■ **What this task involves**: Each line that contains "scissors" needs to be copied from the listing.

■ **Dataset content**:
....
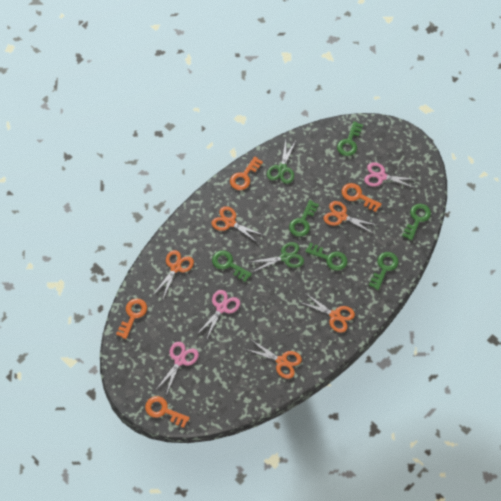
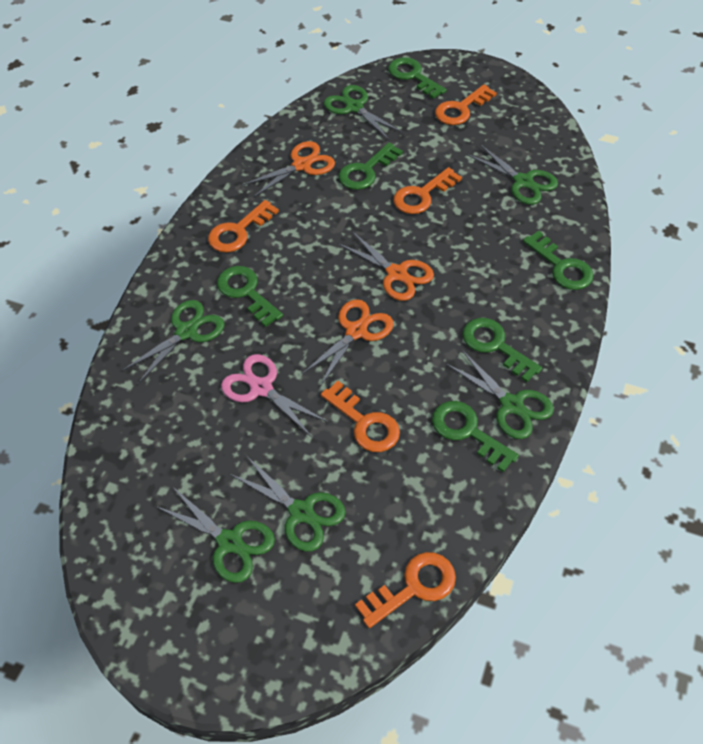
green scissors: 2 -> 6
orange key: 4 -> 5
orange scissors: 5 -> 3
pink scissors: 3 -> 1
....
■ **Answer box**:
green scissors: 2 -> 6
orange scissors: 5 -> 3
pink scissors: 3 -> 1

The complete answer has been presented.